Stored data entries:
┄┄┄┄┄┄┄┄┄┄┄┄┄┄┄┄┄┄┄┄
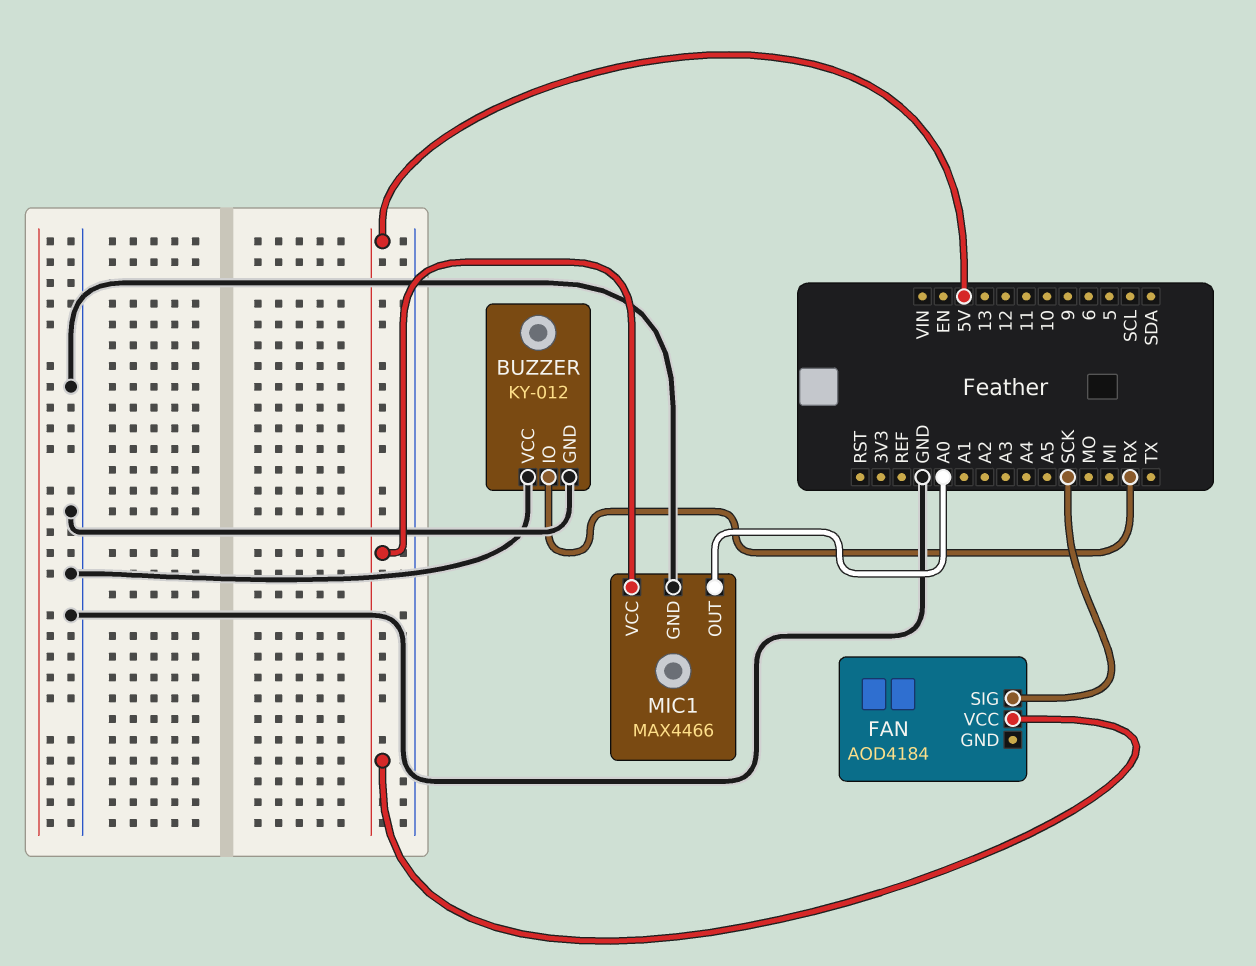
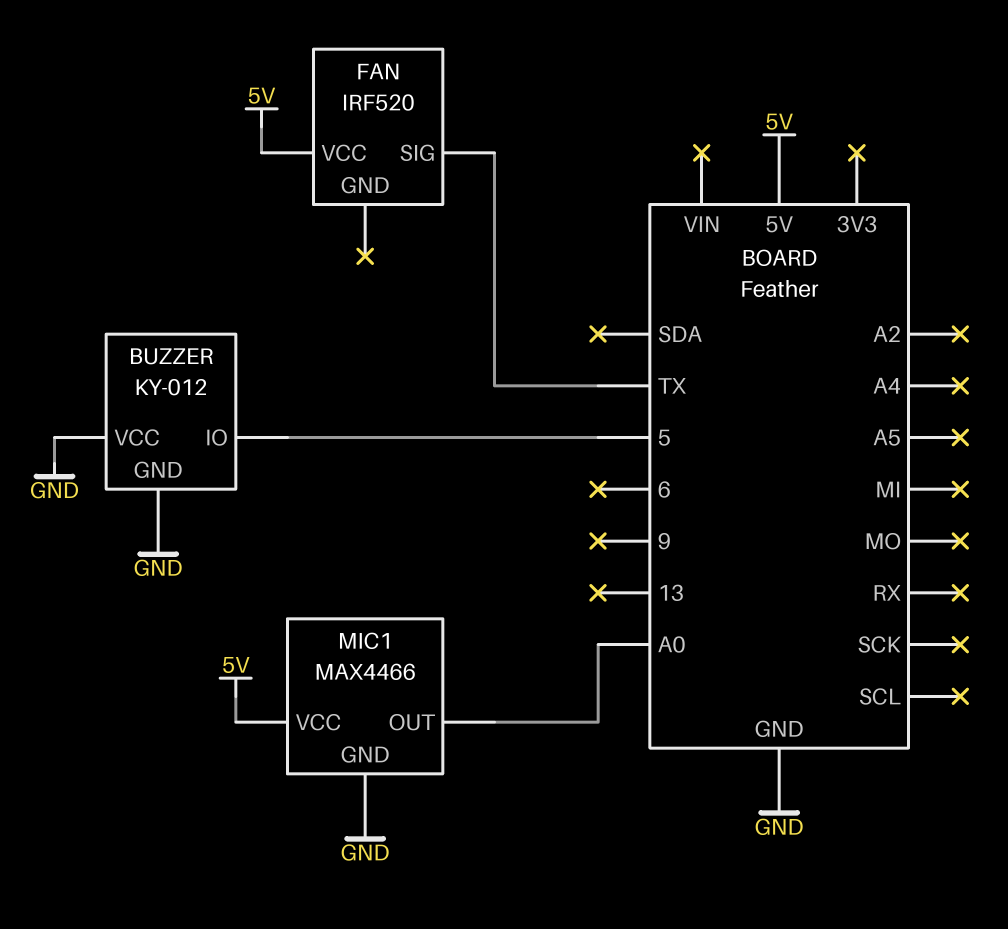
BUZZER pin IO: RX -> 5
FAN: AOD4184 -> IRF520
FAN pin SIG: SCK -> TX

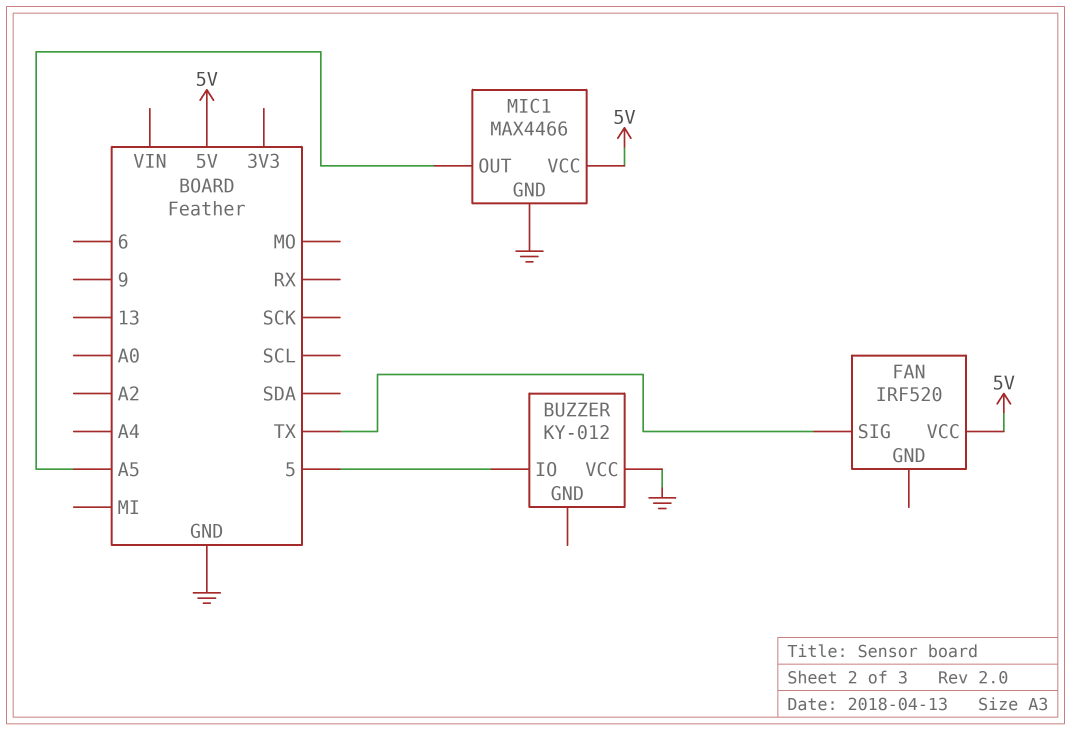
BUZZER pin GND: GND -> none
MIC1 pin OUT: A0 -> A5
┄┄┄┄┄┄┄┄┄┄┄┄┄┄┄┄┄┄┄┄
● Exercise objective:
Your answer must be an exact copy of every entry, with no pictures in it.

● Exercise solution:
BUZZER pin IO: RX -> 5
FAN: AOD4184 -> IRF520
FAN pin SIG: SCK -> TX

BUZZER pin GND: GND -> none
MIC1 pin OUT: A0 -> A5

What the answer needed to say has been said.